### [The request]
Copy out the records word for word, from the first line up to and including the line with "road 2 (track): [(0,197),(289,511)]".

╭─ Data for this task

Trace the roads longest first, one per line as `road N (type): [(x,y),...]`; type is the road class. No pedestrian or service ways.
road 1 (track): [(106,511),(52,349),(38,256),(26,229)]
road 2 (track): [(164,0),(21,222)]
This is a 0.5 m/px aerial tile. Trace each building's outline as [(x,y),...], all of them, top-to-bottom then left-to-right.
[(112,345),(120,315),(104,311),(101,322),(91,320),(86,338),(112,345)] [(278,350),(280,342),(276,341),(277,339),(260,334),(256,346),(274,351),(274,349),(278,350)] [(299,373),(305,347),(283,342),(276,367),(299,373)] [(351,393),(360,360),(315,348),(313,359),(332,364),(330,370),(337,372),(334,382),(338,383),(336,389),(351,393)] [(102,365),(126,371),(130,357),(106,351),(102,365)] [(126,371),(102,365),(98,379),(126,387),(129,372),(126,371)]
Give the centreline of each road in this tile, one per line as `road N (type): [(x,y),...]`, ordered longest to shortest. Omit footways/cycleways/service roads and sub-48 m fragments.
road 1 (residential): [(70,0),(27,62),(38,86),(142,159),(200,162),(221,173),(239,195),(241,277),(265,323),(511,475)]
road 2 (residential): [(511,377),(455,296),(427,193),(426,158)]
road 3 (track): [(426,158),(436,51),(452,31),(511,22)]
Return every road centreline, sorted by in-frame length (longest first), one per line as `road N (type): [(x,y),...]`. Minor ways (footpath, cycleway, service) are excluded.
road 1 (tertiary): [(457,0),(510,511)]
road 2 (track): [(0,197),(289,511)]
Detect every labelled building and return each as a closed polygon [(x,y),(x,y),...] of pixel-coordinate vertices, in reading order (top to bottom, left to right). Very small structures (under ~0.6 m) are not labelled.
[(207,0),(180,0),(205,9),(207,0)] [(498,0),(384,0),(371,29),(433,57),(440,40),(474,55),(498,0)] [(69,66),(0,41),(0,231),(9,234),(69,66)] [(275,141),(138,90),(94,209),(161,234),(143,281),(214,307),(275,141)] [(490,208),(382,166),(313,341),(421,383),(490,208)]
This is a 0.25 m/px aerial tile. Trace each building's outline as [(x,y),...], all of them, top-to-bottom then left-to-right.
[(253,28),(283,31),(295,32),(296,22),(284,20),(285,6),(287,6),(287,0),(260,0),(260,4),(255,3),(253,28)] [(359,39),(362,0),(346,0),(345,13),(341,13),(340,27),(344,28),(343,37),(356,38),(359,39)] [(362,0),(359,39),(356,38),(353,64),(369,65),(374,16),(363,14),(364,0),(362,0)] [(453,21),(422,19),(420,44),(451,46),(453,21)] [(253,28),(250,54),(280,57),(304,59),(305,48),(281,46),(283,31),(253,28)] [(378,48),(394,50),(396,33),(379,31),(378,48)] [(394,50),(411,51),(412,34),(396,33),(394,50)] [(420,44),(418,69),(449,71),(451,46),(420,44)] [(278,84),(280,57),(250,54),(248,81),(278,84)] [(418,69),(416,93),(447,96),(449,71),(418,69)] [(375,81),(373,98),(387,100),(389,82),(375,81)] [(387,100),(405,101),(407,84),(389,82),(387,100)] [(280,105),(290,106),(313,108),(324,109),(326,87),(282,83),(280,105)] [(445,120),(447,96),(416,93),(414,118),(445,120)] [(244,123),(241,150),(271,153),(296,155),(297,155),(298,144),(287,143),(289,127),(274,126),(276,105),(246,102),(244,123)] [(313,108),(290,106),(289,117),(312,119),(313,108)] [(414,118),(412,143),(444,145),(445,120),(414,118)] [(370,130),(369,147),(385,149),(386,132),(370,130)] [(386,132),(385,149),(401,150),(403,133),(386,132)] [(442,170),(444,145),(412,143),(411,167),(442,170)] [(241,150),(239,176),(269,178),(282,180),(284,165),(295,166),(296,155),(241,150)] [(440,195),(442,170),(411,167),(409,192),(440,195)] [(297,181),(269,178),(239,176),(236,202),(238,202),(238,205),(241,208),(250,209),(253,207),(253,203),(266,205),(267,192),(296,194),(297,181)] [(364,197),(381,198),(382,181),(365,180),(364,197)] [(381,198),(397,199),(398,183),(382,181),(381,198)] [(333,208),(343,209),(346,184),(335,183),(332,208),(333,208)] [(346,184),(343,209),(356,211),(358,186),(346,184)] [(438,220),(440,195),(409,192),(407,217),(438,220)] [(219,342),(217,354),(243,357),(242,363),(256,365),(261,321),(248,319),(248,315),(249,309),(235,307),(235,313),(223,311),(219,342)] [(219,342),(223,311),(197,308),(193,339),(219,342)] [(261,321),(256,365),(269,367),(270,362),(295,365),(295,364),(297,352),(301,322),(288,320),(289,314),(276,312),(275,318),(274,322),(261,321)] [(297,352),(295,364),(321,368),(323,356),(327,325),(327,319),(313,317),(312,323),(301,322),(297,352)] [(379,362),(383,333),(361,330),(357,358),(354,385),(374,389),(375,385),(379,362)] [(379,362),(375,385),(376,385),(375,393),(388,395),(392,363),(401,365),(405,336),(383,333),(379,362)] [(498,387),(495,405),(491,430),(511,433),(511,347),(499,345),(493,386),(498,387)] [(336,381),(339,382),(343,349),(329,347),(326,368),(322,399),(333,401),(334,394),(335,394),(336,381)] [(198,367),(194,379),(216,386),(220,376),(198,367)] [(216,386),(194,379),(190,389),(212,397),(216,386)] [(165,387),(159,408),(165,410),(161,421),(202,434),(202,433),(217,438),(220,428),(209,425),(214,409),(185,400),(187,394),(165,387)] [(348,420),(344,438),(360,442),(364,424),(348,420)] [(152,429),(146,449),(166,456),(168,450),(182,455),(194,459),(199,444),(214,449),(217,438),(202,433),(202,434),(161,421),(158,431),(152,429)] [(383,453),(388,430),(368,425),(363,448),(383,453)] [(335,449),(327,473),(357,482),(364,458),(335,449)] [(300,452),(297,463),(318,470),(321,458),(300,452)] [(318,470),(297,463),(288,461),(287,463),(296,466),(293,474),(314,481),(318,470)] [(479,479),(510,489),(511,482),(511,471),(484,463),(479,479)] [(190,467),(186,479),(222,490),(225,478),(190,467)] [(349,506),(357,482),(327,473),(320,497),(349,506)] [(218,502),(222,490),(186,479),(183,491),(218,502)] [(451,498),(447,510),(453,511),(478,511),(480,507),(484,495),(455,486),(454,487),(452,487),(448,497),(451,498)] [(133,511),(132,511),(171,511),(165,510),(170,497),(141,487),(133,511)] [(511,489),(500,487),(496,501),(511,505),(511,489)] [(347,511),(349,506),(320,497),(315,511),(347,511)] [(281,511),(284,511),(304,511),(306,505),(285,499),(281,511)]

╰─

### [Reply]
Trace the roads longest first, one per line as `road N (type): [(x,y),...]`; type is the road class. No pedestrian or service ways.
road 1 (track): [(106,511),(52,349),(38,256),(26,229)]
road 2 (track): [(164,0),(21,222)]
This is a 0.5 m/px aerial tile. Trace each building's outline as [(x,y),...], all of them, top-to-bottom then left-to-right.
[(112,345),(120,315),(104,311),(101,322),(91,320),(86,338),(112,345)] [(278,350),(280,342),(276,341),(277,339),(260,334),(256,346),(274,351),(274,349),(278,350)] [(299,373),(305,347),(283,342),(276,367),(299,373)] [(351,393),(360,360),(315,348),(313,359),(332,364),(330,370),(337,372),(334,382),(338,383),(336,389),(351,393)] [(102,365),(126,371),(130,357),(106,351),(102,365)] [(126,371),(102,365),(98,379),(126,387),(129,372),(126,371)]
Give the centreline of each road in this tile, one per line as `road N (type): [(x,y),...]`, ordered longest to shortest. Omit footways/cycleways/service roads and sub-48 m fragments.
road 1 (residential): [(70,0),(27,62),(38,86),(142,159),(200,162),(221,173),(239,195),(241,277),(265,323),(511,475)]
road 2 (residential): [(511,377),(455,296),(427,193),(426,158)]
road 3 (track): [(426,158),(436,51),(452,31),(511,22)]
Return every road centreline, sorted by in-frame length (longest first), one per line as `road N (type): [(x,y),...]`. Minor ways (footpath, cycleway, service) are excluded.
road 1 (tertiary): [(457,0),(510,511)]
road 2 (track): [(0,197),(289,511)]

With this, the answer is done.